> [Data section]
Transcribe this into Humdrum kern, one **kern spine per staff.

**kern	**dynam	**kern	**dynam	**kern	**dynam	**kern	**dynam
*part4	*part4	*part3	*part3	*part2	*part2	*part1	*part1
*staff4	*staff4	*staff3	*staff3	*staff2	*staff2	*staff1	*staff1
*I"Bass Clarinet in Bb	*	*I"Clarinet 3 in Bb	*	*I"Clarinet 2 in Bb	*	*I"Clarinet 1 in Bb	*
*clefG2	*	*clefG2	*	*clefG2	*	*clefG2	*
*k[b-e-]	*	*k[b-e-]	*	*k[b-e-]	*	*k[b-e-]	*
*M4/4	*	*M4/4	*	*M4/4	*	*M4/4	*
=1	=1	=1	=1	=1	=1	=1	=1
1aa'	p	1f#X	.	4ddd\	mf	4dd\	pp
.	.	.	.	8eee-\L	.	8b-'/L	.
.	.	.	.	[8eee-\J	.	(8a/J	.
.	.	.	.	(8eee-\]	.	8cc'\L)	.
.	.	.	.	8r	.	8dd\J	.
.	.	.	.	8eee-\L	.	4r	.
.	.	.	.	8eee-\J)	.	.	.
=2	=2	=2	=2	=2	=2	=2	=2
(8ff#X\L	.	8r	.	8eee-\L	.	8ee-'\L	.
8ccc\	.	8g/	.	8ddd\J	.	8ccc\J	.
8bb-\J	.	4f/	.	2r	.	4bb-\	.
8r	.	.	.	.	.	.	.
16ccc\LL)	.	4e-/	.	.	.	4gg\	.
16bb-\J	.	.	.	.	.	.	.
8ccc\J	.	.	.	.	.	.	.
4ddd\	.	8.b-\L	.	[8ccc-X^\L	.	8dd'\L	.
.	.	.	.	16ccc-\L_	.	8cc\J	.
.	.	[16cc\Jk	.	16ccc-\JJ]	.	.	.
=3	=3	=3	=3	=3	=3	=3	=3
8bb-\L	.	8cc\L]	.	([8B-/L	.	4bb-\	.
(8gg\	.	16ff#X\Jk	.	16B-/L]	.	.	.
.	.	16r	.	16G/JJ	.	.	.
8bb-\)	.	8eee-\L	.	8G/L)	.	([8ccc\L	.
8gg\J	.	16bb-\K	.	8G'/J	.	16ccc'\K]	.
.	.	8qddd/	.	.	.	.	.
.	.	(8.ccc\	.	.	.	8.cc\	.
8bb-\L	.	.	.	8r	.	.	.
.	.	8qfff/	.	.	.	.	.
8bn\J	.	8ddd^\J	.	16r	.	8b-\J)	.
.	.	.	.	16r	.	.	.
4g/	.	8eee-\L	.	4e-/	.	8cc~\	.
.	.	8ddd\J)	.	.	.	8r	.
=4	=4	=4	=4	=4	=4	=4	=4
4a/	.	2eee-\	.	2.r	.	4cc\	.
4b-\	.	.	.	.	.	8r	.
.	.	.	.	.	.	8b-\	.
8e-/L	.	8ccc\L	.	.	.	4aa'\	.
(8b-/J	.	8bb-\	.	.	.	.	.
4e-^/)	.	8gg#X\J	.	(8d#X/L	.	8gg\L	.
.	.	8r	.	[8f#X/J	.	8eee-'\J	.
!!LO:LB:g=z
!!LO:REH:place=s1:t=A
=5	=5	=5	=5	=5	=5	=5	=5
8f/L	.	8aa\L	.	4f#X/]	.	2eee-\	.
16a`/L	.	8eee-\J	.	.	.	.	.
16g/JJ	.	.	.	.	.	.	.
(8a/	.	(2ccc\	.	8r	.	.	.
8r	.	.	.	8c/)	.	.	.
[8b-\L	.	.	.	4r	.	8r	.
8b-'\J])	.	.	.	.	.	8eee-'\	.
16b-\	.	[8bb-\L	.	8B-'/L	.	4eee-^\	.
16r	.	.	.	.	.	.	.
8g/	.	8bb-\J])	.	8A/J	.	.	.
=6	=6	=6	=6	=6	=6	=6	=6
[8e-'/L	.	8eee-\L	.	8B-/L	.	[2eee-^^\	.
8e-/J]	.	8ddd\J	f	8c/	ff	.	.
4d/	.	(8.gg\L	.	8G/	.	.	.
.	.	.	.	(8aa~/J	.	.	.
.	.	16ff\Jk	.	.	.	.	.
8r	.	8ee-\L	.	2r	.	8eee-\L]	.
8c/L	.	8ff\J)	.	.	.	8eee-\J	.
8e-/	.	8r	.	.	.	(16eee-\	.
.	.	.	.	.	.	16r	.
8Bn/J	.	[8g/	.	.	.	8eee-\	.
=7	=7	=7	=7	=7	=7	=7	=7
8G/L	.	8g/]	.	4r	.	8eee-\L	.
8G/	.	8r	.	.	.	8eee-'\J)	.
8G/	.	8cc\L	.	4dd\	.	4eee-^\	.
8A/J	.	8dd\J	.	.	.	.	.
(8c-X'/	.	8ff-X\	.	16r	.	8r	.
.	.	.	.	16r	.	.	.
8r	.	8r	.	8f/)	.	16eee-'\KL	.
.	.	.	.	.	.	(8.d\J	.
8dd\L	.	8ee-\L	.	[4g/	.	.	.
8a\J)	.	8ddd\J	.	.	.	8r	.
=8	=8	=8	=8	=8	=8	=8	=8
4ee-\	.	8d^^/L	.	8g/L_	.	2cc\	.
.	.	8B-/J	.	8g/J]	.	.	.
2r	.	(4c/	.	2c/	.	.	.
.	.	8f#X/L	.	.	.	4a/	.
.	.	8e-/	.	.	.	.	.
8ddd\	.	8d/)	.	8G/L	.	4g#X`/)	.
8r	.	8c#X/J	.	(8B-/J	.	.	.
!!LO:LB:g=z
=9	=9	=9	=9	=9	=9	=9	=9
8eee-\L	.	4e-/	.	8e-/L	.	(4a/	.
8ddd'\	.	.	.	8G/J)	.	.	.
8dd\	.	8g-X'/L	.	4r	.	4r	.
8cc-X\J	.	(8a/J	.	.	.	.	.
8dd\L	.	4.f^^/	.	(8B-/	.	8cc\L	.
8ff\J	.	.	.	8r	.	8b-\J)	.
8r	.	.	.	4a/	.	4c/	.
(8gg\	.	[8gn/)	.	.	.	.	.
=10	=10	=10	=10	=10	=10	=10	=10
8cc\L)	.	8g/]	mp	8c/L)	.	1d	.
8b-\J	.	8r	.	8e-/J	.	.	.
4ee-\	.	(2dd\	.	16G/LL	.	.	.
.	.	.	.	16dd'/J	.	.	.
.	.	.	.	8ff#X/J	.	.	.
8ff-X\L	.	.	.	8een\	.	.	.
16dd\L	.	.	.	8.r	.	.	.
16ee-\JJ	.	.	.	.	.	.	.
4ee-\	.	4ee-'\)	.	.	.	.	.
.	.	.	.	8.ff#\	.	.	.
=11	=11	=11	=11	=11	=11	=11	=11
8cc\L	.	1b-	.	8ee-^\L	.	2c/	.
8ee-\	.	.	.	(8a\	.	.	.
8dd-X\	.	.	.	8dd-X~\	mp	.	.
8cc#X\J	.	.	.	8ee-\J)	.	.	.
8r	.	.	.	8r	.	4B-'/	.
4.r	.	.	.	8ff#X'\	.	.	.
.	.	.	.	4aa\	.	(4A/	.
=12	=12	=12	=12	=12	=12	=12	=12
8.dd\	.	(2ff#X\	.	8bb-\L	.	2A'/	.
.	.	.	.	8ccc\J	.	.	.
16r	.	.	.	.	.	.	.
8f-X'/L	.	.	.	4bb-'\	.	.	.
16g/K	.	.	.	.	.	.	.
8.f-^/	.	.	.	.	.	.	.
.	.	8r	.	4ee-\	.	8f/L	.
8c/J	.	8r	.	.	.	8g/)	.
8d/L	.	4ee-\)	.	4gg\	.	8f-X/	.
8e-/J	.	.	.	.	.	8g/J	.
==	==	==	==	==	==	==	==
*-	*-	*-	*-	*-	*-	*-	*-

> [Aim of the exercise]
Locate each line in the rows above that contains the string "kern" and copy those lines out in full.

> [Task response]
Transcribe this into Humdrum kern, one **kern spine per staff.
**kern	**dynam	**kern	**dynam	**kern	**dynam	**kern	**dynam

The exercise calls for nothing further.